[start DATA LISTING]

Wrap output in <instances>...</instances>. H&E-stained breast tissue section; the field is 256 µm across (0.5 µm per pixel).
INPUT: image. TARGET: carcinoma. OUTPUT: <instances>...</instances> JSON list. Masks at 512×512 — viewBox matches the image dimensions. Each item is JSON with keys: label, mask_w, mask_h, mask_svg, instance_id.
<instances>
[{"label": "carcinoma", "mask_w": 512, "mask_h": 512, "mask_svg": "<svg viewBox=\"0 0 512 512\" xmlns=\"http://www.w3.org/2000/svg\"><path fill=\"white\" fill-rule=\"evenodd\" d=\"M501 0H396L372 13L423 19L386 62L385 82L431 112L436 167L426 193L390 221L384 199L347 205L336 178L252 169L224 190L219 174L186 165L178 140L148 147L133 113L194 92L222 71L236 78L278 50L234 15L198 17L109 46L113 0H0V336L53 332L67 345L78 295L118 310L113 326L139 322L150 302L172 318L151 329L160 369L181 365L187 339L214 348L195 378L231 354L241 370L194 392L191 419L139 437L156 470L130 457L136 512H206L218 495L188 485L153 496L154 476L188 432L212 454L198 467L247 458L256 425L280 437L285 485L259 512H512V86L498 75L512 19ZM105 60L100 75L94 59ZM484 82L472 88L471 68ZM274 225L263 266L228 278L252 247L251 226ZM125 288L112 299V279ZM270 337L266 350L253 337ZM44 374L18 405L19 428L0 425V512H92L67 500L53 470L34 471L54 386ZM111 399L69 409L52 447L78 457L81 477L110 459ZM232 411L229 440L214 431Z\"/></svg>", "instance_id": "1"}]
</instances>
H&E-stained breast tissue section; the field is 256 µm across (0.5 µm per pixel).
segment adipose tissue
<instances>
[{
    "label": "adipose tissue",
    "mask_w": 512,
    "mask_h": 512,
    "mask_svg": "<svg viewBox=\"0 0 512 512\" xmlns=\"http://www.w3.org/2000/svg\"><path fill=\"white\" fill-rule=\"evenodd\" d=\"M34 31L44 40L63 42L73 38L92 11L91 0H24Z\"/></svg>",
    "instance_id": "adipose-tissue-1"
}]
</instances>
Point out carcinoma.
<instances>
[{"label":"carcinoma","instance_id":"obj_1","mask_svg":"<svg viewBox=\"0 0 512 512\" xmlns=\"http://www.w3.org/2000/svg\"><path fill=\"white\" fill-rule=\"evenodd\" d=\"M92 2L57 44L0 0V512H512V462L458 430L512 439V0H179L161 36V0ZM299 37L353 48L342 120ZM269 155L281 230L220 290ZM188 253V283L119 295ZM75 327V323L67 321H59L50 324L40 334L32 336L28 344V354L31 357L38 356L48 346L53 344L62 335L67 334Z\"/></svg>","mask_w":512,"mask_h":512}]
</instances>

[end DATA LISTING]

Take the data above and return it exactly.

Wrap output in <instances>...</instances>. H&E-stained breast tissue section; the field is 256 µm across (0.5 µm per pixel).
INPUT: image. TARGET: carcinoma. OUTPUT: <instances>...</instances> JSON list. Masks at 512×512 — viewBox matches the image dimensions. Each item is JSON with keys: label, mask_w, mask_h, mask_svg, instance_id.
<instances>
[{"label": "carcinoma", "mask_w": 512, "mask_h": 512, "mask_svg": "<svg viewBox=\"0 0 512 512\" xmlns=\"http://www.w3.org/2000/svg\"><path fill=\"white\" fill-rule=\"evenodd\" d=\"M501 0H396L372 13L423 19L386 62L385 82L431 112L436 167L426 193L390 221L384 199L347 205L336 178L252 169L224 190L219 174L186 165L178 140L148 147L133 113L194 92L222 71L236 78L278 50L234 15L198 17L109 46L113 0H0V336L53 332L67 345L78 295L118 310L113 326L139 322L150 302L172 318L151 329L160 369L181 365L187 339L214 348L195 378L231 354L241 370L194 392L191 419L139 437L156 470L130 457L136 512H206L218 495L188 485L153 496L154 476L188 432L212 454L198 467L247 458L256 425L280 437L285 485L259 512H512V86L498 75L512 19ZM105 60L100 75L94 59ZM484 82L472 88L471 68ZM274 225L263 266L228 278L252 247L251 226ZM125 288L112 299V279ZM270 337L266 350L253 337ZM44 374L18 405L19 428L0 425V512H92L67 500L53 470L34 471L54 386ZM111 399L69 409L52 447L78 457L81 477L110 459ZM232 411L229 440L214 431Z\"/></svg>", "instance_id": "1"}]
</instances>
H&E-stained breast tissue section; the field is 256 µm across (0.5 µm per pixel).
segment adipose tissue
<instances>
[{
    "label": "adipose tissue",
    "mask_w": 512,
    "mask_h": 512,
    "mask_svg": "<svg viewBox=\"0 0 512 512\" xmlns=\"http://www.w3.org/2000/svg\"><path fill=\"white\" fill-rule=\"evenodd\" d=\"M34 31L44 40L63 42L73 38L92 11L91 0H24Z\"/></svg>",
    "instance_id": "adipose-tissue-1"
}]
</instances>
Point out carcinoma.
<instances>
[{"label":"carcinoma","instance_id":"obj_1","mask_svg":"<svg viewBox=\"0 0 512 512\" xmlns=\"http://www.w3.org/2000/svg\"><path fill=\"white\" fill-rule=\"evenodd\" d=\"M92 2L57 44L0 0V512H512V462L458 430L512 439V0H179L161 36V0ZM299 37L353 48L342 120ZM269 155L281 230L220 290ZM188 253V283L119 295ZM75 327V323L67 321H59L50 324L40 334L32 336L28 344V354L31 357L38 356L48 346L53 344L62 335L67 334Z\"/></svg>","mask_w":512,"mask_h":512}]
</instances>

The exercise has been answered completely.